Your task:
Go line by line through the data below and work out how many lines contain "traffic"; the answer is that number alone.

▼

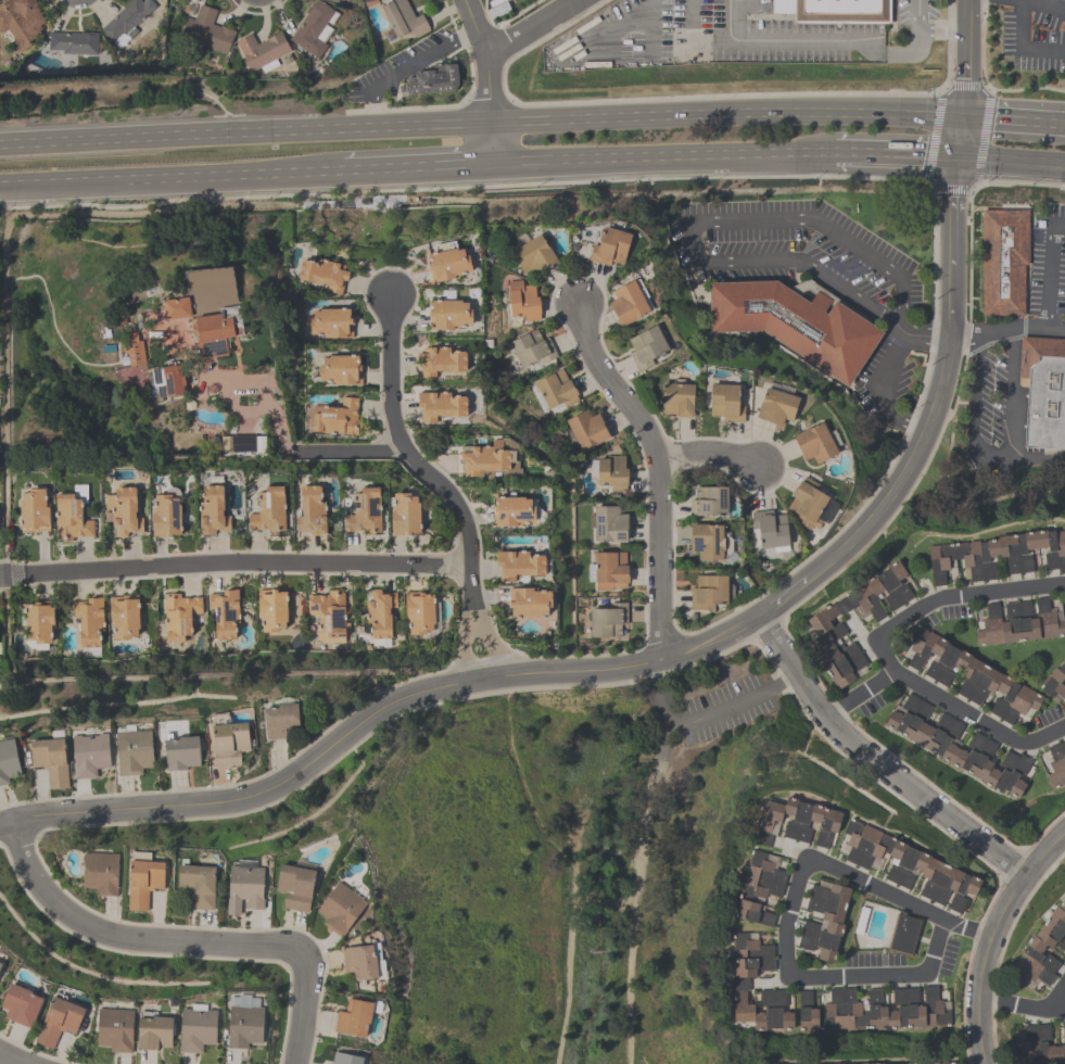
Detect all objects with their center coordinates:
building: (332, 0)
road: (1016, 1)
road: (1044, 6)
building: (838, 13)
building: (127, 18)
building: (403, 18)
building: (20, 21)
road: (476, 25)
building: (313, 28)
building: (206, 30)
road: (926, 33)
road: (817, 39)
building: (72, 42)
road: (501, 43)
road: (1021, 47)
building: (262, 51)
road: (421, 58)
building: (431, 79)
road: (728, 109)
road: (375, 112)
traffic signals: (966, 113)
road: (1015, 117)
road: (245, 133)
road: (492, 141)
road: (664, 156)
road: (896, 158)
traffic signals: (958, 161)
road: (417, 163)
road: (1011, 165)
road: (170, 173)
road: (808, 219)
building: (610, 246)
building: (533, 255)
building: (447, 262)
building: (1004, 264)
road: (1049, 272)
road: (810, 273)
building: (323, 274)
building: (522, 300)
building: (628, 302)
building: (176, 307)
building: (449, 312)
building: (150, 314)
building: (331, 323)
building: (794, 325)
building: (217, 331)
road: (984, 334)
building: (646, 347)
building: (531, 348)
building: (132, 349)
parking lot: (1013, 350)
building: (440, 361)
building: (340, 369)
building: (167, 380)
building: (556, 389)
road: (884, 393)
building: (1042, 394)
road: (264, 396)
building: (678, 398)
building: (726, 402)
building: (439, 405)
building: (776, 407)
building: (336, 418)
building: (586, 429)
building: (815, 443)
building: (237, 444)
road: (710, 452)
road: (353, 453)
building: (487, 458)
road: (1037, 458)
road: (998, 466)
building: (610, 472)
road: (656, 473)
road: (442, 485)
building: (709, 501)
building: (806, 504)
building: (212, 510)
building: (269, 510)
building: (33, 511)
building: (311, 511)
building: (512, 511)
building: (123, 512)
building: (364, 512)
building: (166, 514)
building: (405, 514)
building: (71, 519)
building: (608, 524)
building: (770, 530)
building: (706, 541)
building: (996, 555)
road: (252, 564)
building: (519, 564)
building: (609, 570)
road: (22, 576)
road: (4, 578)
building: (708, 593)
building: (528, 602)
building: (271, 609)
building: (418, 611)
building: (224, 612)
building: (328, 612)
building: (379, 612)
building: (179, 615)
building: (124, 616)
building: (608, 621)
building: (38, 622)
building: (1018, 623)
building: (88, 624)
building: (819, 625)
building: (0, 637)
road: (708, 643)
road: (880, 649)
building: (970, 676)
building: (1055, 681)
road: (859, 692)
parking lot: (712, 712)
road: (703, 719)
building: (280, 720)
building: (228, 740)
building: (957, 746)
building: (133, 750)
building: (181, 751)
building: (89, 754)
road: (875, 759)
building: (8, 760)
building: (50, 760)
building: (1056, 765)
building: (796, 821)
park: (571, 863)
building: (907, 865)
building: (100, 872)
building: (143, 880)
road: (798, 882)
building: (197, 885)
building: (245, 886)
building: (295, 886)
building: (758, 889)
building: (827, 901)
building: (340, 908)
road: (963, 926)
building: (903, 934)
road: (990, 934)
building: (820, 937)
road: (183, 940)
building: (1039, 942)
building: (750, 955)
building: (360, 961)
building: (0, 964)
road: (1057, 995)
building: (741, 1000)
building: (20, 1005)
building: (935, 1005)
road: (1019, 1005)
building: (905, 1009)
building: (876, 1010)
building: (772, 1011)
building: (806, 1011)
building: (842, 1011)
building: (353, 1018)
building: (58, 1020)
building: (244, 1025)
building: (197, 1028)
building: (115, 1029)
building: (1063, 1029)
building: (154, 1031)
building: (1040, 1045)
building: (345, 1058)
road: (5, 1060)
building: (933, 1063)
building: (948, 1063)

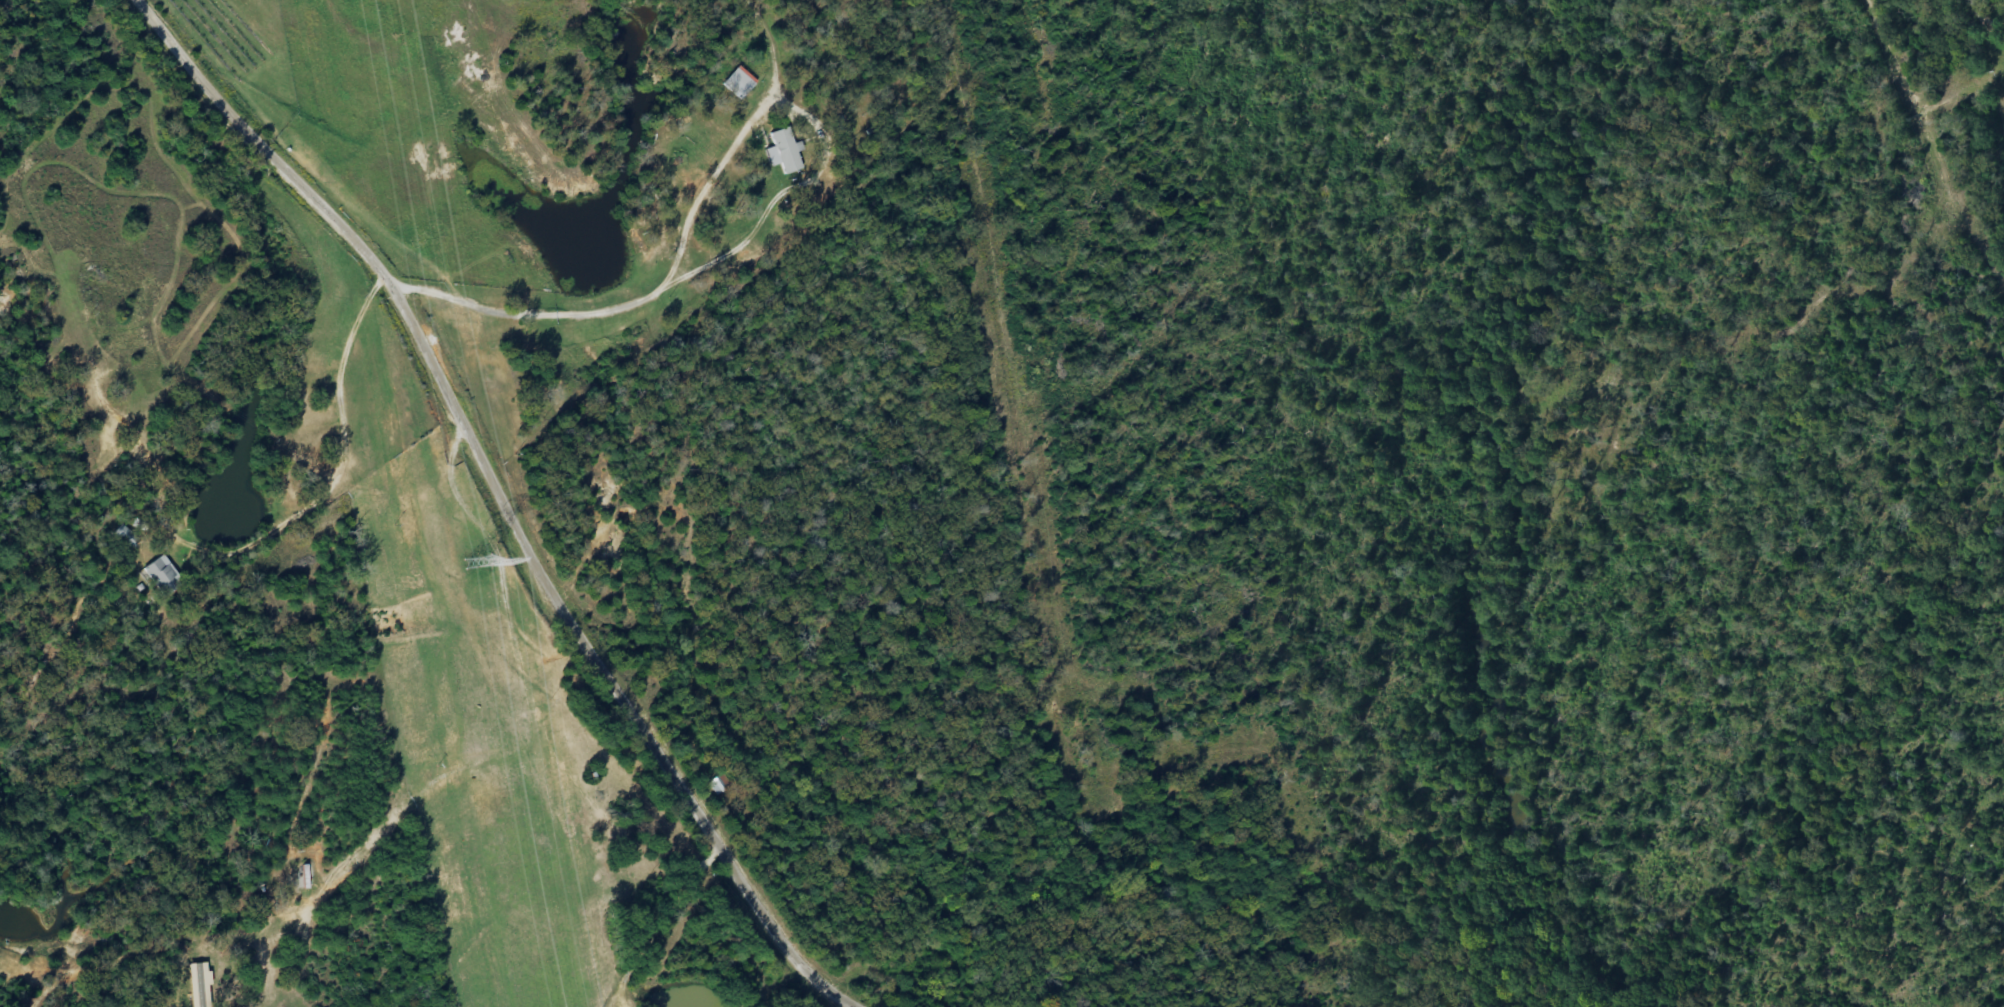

▲

Response to this task:
2